### Your goal
From the first line to the last, output the entries exactly.

——

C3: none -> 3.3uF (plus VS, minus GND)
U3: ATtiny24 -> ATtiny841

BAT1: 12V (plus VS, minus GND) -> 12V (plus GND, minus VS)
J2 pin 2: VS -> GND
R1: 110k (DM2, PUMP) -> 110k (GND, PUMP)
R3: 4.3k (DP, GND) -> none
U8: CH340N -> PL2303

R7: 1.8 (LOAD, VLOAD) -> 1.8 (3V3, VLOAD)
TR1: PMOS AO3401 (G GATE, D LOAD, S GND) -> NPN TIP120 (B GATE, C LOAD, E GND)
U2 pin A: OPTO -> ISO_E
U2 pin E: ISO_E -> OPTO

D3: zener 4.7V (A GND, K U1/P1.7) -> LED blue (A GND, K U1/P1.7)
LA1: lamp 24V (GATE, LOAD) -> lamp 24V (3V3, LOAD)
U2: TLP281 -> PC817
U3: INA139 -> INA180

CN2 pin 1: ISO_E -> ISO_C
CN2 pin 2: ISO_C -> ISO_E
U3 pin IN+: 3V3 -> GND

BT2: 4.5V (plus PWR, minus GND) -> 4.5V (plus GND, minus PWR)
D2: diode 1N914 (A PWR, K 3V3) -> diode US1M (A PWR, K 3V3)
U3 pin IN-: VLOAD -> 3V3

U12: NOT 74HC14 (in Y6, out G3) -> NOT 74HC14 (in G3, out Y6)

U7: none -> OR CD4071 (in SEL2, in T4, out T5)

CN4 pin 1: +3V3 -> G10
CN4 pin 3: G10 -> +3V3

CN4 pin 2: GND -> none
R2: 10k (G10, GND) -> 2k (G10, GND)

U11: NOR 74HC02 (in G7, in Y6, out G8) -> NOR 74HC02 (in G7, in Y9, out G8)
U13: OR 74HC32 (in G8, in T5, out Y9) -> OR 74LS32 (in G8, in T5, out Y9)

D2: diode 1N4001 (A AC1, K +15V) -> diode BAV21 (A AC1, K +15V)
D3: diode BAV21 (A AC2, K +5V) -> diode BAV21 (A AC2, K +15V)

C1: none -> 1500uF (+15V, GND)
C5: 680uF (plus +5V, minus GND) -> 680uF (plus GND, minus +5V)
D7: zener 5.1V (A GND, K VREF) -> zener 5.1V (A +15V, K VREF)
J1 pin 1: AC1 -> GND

——

### Output
C3: none -> 3.3uF (plus VS, minus GND)
U3: ATtiny24 -> ATtiny841

BAT1: 12V (plus VS, minus GND) -> 12V (plus GND, minus VS)
J2 pin 2: VS -> GND
R1: 110k (DM2, PUMP) -> 110k (GND, PUMP)
R3: 4.3k (DP, GND) -> none
U8: CH340N -> PL2303

R7: 1.8 (LOAD, VLOAD) -> 1.8 (3V3, VLOAD)
TR1: PMOS AO3401 (G GATE, D LOAD, S GND) -> NPN TIP120 (B GATE, C LOAD, E GND)
U2 pin A: OPTO -> ISO_E
U2 pin E: ISO_E -> OPTO

D3: zener 4.7V (A GND, K U1/P1.7) -> LED blue (A GND, K U1/P1.7)
LA1: lamp 24V (GATE, LOAD) -> lamp 24V (3V3, LOAD)
U2: TLP281 -> PC817
U3: INA139 -> INA180

CN2 pin 1: ISO_E -> ISO_C
CN2 pin 2: ISO_C -> ISO_E
U3 pin IN+: 3V3 -> GND

BT2: 4.5V (plus PWR, minus GND) -> 4.5V (plus GND, minus PWR)
D2: diode 1N914 (A PWR, K 3V3) -> diode US1M (A PWR, K 3V3)
U3 pin IN-: VLOAD -> 3V3

U12: NOT 74HC14 (in Y6, out G3) -> NOT 74HC14 (in G3, out Y6)

U7: none -> OR CD4071 (in SEL2, in T4, out T5)

CN4 pin 1: +3V3 -> G10
CN4 pin 3: G10 -> +3V3

CN4 pin 2: GND -> none
R2: 10k (G10, GND) -> 2k (G10, GND)

U11: NOR 74HC02 (in G7, in Y6, out G8) -> NOR 74HC02 (in G7, in Y9, out G8)
U13: OR 74HC32 (in G8, in T5, out Y9) -> OR 74LS32 (in G8, in T5, out Y9)

D2: diode 1N4001 (A AC1, K +15V) -> diode BAV21 (A AC1, K +15V)
D3: diode BAV21 (A AC2, K +5V) -> diode BAV21 (A AC2, K +15V)

C1: none -> 1500uF (+15V, GND)
C5: 680uF (plus +5V, minus GND) -> 680uF (plus GND, minus +5V)
D7: zener 5.1V (A GND, K VREF) -> zener 5.1V (A +15V, K VREF)
J1 pin 1: AC1 -> GND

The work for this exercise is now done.